THE PROBLEM: Some of the lines below need repeating. Reproduce exactly those between the lines holding "black headphones: 8 -> 9" and "white cheese: 6 -> 5", inclusive.

RECORDS TO PROCESS:
=== Section Start ===

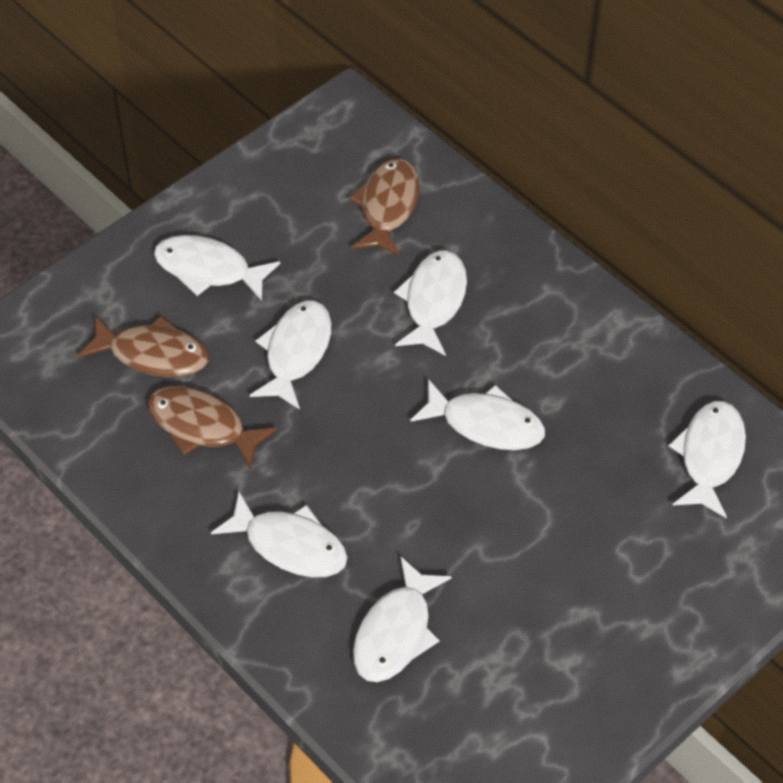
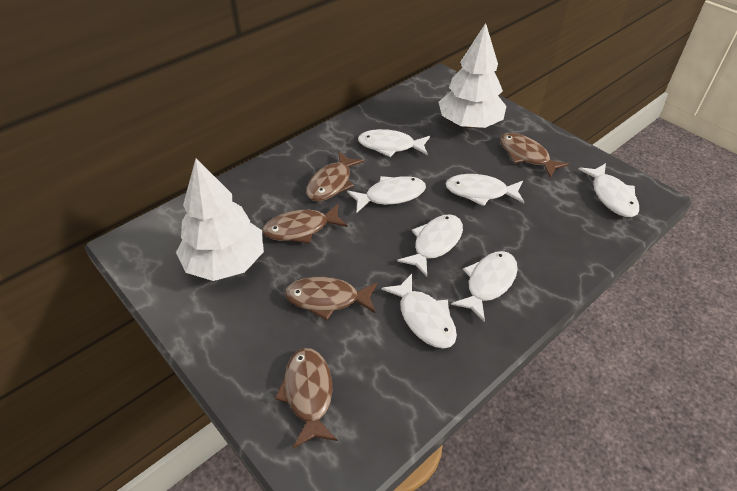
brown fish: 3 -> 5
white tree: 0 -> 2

=== Section End ===
=== Section Start ===

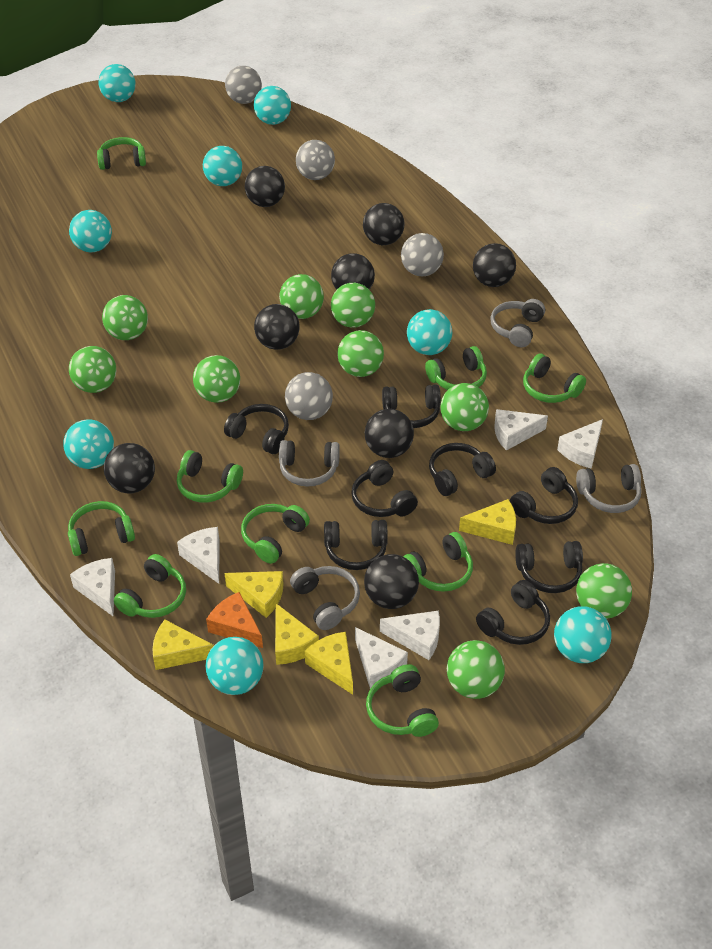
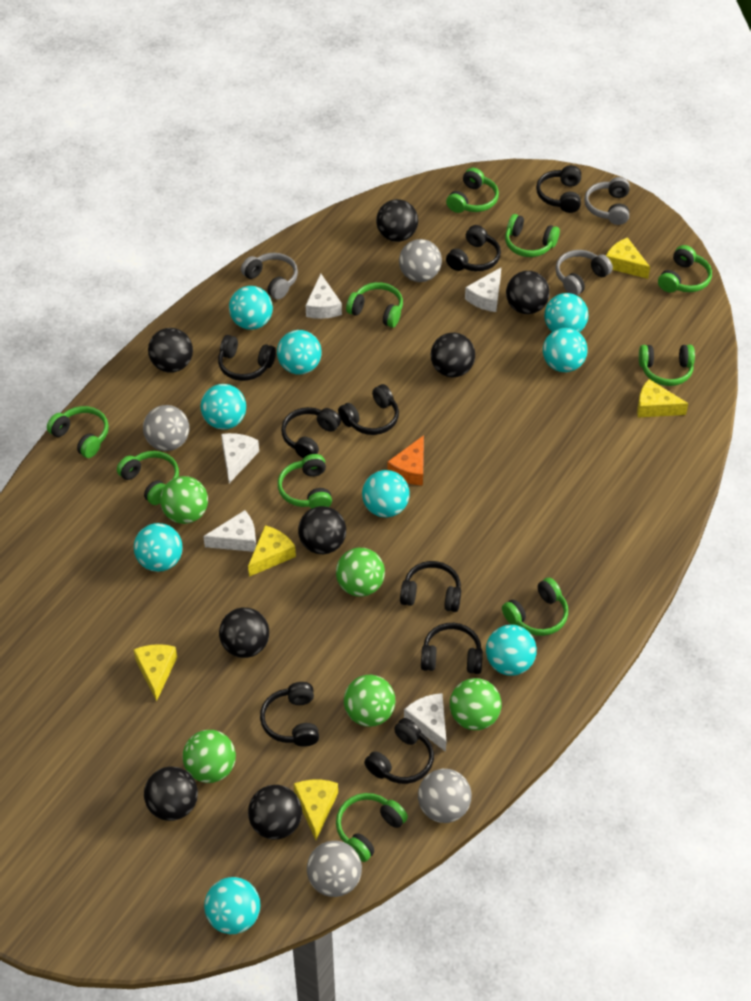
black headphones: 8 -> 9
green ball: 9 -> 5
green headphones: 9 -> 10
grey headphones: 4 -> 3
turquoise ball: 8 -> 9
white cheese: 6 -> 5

=== Section End ===

TASK SOLUTION:
black headphones: 8 -> 9
green ball: 9 -> 5
green headphones: 9 -> 10
grey headphones: 4 -> 3
turquoise ball: 8 -> 9
white cheese: 6 -> 5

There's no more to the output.